- _Records_:
··········

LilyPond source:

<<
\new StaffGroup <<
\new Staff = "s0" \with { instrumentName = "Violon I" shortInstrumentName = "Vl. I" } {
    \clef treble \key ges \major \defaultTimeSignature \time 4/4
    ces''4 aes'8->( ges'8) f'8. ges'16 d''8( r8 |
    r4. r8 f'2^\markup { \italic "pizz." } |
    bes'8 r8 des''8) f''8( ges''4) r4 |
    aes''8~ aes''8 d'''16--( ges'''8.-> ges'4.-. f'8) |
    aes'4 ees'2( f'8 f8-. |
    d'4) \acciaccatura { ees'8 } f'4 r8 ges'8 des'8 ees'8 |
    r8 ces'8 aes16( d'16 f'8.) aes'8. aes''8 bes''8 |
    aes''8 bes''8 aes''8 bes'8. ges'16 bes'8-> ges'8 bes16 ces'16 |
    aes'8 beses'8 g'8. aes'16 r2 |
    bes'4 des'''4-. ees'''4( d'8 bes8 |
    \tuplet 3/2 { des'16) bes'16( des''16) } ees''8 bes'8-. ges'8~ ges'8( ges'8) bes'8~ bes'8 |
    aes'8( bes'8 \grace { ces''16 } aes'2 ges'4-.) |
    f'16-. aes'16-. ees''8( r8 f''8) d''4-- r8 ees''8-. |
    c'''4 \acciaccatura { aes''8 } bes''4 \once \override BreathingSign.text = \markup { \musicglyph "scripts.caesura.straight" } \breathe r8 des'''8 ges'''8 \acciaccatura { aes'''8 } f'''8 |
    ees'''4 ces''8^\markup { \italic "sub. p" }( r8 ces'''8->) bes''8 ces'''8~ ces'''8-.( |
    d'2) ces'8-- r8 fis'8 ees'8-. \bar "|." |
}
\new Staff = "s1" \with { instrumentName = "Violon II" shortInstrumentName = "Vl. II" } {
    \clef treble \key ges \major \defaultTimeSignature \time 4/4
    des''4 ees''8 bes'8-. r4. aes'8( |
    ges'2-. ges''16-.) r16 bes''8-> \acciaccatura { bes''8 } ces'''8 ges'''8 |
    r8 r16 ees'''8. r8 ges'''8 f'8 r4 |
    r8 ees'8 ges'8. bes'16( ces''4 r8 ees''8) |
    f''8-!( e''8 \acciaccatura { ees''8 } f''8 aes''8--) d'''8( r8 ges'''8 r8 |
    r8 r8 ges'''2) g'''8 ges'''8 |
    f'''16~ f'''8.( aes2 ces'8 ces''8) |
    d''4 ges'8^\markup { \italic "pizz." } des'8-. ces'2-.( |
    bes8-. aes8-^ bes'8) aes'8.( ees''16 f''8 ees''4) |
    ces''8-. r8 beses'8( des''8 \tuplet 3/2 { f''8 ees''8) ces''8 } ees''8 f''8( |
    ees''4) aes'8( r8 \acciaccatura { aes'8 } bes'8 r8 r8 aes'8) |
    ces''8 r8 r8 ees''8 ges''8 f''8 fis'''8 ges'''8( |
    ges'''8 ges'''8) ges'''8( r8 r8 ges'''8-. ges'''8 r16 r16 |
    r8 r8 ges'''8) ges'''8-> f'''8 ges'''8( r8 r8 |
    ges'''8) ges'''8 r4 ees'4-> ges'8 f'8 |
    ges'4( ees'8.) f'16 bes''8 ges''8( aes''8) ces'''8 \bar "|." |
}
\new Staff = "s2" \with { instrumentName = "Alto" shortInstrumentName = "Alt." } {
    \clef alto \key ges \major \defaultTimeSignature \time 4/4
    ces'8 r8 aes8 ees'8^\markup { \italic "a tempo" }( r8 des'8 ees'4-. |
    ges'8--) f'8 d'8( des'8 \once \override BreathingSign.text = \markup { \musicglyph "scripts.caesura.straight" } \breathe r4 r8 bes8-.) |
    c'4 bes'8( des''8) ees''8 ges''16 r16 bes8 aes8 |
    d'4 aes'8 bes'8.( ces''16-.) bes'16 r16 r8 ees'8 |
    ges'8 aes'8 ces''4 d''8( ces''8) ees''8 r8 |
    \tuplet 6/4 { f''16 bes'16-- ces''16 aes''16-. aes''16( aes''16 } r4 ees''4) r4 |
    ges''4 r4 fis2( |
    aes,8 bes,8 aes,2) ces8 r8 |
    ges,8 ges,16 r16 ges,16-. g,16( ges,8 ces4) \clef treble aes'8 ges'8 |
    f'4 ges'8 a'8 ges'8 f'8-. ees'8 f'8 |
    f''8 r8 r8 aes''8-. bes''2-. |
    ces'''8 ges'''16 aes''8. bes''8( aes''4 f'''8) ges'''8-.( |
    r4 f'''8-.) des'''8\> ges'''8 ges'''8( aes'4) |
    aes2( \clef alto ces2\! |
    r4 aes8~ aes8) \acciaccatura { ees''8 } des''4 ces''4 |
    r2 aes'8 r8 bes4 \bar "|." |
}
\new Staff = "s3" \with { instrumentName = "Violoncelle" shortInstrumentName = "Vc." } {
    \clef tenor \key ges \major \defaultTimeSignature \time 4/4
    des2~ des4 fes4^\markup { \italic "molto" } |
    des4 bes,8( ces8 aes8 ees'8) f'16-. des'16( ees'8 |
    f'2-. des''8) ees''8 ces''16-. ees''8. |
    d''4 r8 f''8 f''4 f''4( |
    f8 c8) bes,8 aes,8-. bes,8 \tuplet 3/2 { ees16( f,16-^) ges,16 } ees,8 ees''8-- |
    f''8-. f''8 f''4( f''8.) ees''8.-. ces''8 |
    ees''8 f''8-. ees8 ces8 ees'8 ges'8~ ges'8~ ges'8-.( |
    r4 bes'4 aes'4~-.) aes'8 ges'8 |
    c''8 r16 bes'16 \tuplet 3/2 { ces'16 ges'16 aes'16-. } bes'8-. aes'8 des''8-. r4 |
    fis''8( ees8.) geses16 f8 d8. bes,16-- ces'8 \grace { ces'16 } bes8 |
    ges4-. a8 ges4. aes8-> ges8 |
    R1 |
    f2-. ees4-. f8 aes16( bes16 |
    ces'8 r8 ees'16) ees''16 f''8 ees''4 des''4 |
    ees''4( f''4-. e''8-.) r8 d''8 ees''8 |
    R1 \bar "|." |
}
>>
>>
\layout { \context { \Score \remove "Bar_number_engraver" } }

··········

- _Written instruction_:
Return each line of the records that contains the string "defaultTimeSignature".

- _The output_:
    \clef treble \key ges \major \defaultTimeSignature \time 4/4
    \clef treble \key ges \major \defaultTimeSignature \time 4/4
    \clef alto \key ges \major \defaultTimeSignature \time 4/4
    \clef tenor \key ges \major \defaultTimeSignature \time 4/4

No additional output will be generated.